##### Records for this task #####
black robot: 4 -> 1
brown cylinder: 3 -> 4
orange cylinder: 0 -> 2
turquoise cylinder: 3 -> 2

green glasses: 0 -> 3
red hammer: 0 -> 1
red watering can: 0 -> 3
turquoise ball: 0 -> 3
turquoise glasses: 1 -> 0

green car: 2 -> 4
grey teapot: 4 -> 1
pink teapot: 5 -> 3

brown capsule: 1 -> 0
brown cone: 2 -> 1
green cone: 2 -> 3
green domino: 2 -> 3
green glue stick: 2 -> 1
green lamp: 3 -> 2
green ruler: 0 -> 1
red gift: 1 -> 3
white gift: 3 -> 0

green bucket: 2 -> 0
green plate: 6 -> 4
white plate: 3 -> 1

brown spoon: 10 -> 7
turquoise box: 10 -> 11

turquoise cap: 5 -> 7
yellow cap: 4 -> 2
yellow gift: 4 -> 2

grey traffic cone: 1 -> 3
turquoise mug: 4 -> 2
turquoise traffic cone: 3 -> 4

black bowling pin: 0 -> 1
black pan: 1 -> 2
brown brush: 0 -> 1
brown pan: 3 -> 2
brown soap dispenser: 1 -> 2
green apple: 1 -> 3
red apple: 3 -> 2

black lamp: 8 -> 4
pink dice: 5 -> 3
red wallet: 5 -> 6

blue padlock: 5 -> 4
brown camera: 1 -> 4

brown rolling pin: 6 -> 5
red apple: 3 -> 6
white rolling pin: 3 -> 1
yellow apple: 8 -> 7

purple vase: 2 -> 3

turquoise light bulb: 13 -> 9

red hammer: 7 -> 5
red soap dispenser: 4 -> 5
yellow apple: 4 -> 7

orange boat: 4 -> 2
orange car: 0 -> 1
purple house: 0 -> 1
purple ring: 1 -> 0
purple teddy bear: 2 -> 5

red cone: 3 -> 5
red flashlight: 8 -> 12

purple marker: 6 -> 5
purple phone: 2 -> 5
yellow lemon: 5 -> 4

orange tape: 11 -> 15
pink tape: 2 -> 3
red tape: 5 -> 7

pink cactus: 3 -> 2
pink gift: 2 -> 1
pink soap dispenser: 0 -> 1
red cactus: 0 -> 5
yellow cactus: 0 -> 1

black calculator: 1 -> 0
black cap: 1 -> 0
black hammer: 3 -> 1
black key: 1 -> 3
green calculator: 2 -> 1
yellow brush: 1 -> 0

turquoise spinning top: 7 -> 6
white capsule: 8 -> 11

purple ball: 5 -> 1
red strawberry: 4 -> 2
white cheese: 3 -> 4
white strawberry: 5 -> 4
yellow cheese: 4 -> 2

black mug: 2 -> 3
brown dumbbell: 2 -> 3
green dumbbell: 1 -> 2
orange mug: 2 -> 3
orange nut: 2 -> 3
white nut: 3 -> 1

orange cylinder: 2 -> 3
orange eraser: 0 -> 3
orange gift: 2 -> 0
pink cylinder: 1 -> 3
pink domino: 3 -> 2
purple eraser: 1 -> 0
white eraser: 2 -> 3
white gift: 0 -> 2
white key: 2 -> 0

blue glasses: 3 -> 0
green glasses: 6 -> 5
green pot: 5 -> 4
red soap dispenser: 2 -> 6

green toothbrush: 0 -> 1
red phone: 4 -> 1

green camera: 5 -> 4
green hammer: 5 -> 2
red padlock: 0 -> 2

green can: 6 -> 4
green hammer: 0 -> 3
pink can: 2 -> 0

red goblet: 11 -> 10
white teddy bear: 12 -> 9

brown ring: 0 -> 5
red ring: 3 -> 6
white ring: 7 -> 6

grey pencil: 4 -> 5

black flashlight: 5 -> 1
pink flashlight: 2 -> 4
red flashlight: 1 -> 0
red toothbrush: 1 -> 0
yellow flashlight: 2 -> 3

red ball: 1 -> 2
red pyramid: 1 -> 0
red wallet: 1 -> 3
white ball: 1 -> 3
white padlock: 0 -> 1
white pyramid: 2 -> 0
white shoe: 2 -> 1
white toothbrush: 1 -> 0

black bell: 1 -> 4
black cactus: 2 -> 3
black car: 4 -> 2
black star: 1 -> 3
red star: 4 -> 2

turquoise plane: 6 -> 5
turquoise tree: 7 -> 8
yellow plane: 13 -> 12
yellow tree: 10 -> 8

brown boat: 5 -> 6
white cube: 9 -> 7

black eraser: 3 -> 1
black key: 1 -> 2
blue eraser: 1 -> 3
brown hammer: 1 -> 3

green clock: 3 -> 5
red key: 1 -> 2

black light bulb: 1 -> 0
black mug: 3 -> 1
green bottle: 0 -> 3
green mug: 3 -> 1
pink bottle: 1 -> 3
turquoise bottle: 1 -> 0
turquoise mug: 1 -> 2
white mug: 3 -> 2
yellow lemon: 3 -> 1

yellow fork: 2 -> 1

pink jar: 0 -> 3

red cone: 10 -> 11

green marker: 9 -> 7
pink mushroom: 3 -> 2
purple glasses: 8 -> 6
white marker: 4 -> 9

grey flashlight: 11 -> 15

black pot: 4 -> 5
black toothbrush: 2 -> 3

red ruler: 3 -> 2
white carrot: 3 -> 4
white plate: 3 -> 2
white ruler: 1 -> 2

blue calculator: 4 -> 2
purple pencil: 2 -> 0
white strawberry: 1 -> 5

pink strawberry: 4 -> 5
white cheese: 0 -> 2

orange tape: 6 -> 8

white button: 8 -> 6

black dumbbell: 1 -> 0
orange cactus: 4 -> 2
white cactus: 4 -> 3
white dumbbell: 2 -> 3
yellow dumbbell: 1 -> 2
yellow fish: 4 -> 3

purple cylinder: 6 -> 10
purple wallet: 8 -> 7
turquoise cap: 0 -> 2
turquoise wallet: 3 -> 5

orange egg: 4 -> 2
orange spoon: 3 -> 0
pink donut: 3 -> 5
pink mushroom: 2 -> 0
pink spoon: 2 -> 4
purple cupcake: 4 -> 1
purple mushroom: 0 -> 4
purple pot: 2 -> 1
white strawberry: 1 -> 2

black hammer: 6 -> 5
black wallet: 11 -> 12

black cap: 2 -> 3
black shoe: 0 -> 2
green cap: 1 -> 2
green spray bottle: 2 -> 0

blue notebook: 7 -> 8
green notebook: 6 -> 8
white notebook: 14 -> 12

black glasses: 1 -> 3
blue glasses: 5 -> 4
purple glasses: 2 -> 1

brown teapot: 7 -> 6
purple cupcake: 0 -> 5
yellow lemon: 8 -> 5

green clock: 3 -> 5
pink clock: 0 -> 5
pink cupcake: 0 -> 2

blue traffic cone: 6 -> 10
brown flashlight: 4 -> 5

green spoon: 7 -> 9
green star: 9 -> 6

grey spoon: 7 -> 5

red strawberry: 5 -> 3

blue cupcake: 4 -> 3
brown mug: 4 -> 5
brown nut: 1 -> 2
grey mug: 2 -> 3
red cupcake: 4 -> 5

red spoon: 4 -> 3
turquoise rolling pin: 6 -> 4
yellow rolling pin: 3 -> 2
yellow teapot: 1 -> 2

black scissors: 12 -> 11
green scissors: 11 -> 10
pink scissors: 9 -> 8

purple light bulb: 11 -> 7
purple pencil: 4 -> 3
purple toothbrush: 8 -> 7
#####
Problem requirements: Starting at the line that has "yellow gift: 4 -> 2" and ending at the line that has "yellow cactus: 0 -> 1", please write out the lines above exactly, leaving out all others.

Solution to this task:
yellow gift: 4 -> 2

grey traffic cone: 1 -> 3
turquoise mug: 4 -> 2
turquoise traffic cone: 3 -> 4

black bowling pin: 0 -> 1
black pan: 1 -> 2
brown brush: 0 -> 1
brown pan: 3 -> 2
brown soap dispenser: 1 -> 2
green apple: 1 -> 3
red apple: 3 -> 2

black lamp: 8 -> 4
pink dice: 5 -> 3
red wallet: 5 -> 6

blue padlock: 5 -> 4
brown camera: 1 -> 4

brown rolling pin: 6 -> 5
red apple: 3 -> 6
white rolling pin: 3 -> 1
yellow apple: 8 -> 7

purple vase: 2 -> 3

turquoise light bulb: 13 -> 9

red hammer: 7 -> 5
red soap dispenser: 4 -> 5
yellow apple: 4 -> 7

orange boat: 4 -> 2
orange car: 0 -> 1
purple house: 0 -> 1
purple ring: 1 -> 0
purple teddy bear: 2 -> 5

red cone: 3 -> 5
red flashlight: 8 -> 12

purple marker: 6 -> 5
purple phone: 2 -> 5
yellow lemon: 5 -> 4

orange tape: 11 -> 15
pink tape: 2 -> 3
red tape: 5 -> 7

pink cactus: 3 -> 2
pink gift: 2 -> 1
pink soap dispenser: 0 -> 1
red cactus: 0 -> 5
yellow cactus: 0 -> 1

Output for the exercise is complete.